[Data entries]
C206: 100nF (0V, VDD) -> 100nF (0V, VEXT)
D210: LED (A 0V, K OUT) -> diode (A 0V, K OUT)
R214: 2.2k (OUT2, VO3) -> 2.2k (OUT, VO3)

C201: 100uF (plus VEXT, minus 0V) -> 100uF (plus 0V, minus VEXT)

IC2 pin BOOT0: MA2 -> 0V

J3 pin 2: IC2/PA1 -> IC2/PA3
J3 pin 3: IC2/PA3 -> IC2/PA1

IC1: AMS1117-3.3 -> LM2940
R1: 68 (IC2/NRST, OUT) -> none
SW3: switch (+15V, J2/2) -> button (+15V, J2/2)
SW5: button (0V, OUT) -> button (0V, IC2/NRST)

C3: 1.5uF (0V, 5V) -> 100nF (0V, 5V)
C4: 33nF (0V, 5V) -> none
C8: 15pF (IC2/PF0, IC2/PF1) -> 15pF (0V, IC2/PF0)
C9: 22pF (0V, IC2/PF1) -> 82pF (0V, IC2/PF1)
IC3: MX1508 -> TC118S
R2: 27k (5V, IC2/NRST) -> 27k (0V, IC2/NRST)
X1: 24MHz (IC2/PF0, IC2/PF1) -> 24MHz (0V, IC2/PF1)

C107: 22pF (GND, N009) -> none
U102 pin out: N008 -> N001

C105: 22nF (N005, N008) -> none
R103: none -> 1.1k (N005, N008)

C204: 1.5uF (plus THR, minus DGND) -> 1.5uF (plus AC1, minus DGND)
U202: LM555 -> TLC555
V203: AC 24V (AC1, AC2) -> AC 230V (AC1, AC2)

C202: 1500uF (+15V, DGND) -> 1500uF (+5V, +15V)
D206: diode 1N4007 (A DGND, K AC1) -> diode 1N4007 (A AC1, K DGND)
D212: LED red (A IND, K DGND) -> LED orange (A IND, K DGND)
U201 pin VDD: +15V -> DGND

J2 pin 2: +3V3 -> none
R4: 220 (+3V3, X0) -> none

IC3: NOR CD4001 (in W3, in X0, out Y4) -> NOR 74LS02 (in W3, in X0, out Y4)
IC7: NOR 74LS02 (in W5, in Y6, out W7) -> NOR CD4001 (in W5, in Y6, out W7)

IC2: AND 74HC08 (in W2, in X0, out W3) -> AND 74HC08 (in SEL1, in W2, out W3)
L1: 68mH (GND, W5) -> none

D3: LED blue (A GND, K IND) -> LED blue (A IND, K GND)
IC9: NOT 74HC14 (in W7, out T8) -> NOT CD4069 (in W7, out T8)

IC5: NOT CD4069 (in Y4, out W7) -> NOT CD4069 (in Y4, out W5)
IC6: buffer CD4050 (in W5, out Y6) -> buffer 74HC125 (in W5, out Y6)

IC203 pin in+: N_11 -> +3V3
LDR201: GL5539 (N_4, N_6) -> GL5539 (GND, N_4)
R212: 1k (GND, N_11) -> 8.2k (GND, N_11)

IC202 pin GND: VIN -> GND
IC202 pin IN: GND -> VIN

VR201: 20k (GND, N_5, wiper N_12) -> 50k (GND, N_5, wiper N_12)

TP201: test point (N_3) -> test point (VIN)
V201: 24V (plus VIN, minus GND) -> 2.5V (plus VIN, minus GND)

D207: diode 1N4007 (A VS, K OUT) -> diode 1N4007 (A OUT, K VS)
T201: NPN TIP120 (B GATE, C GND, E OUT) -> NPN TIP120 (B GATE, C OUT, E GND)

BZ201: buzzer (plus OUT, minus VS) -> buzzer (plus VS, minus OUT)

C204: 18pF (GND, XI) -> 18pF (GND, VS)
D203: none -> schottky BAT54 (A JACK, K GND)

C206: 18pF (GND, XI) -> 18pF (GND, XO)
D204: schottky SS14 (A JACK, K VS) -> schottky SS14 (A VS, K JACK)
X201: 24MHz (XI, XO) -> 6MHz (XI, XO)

■ REQUIRED ACTION:
Above are some lines. Repeat exactly, and only, those from the line that has "C107: 22pF (GND, N009) -> none" through the line that has "L1: 68mH (GND, W5) -> none".

■ EXERCISE SOLUTION:
C107: 22pF (GND, N009) -> none
U102 pin out: N008 -> N001

C105: 22nF (N005, N008) -> none
R103: none -> 1.1k (N005, N008)

C204: 1.5uF (plus THR, minus DGND) -> 1.5uF (plus AC1, minus DGND)
U202: LM555 -> TLC555
V203: AC 24V (AC1, AC2) -> AC 230V (AC1, AC2)

C202: 1500uF (+15V, DGND) -> 1500uF (+5V, +15V)
D206: diode 1N4007 (A DGND, K AC1) -> diode 1N4007 (A AC1, K DGND)
D212: LED red (A IND, K DGND) -> LED orange (A IND, K DGND)
U201 pin VDD: +15V -> DGND

J2 pin 2: +3V3 -> none
R4: 220 (+3V3, X0) -> none

IC3: NOR CD4001 (in W3, in X0, out Y4) -> NOR 74LS02 (in W3, in X0, out Y4)
IC7: NOR 74LS02 (in W5, in Y6, out W7) -> NOR CD4001 (in W5, in Y6, out W7)

IC2: AND 74HC08 (in W2, in X0, out W3) -> AND 74HC08 (in SEL1, in W2, out W3)
L1: 68mH (GND, W5) -> none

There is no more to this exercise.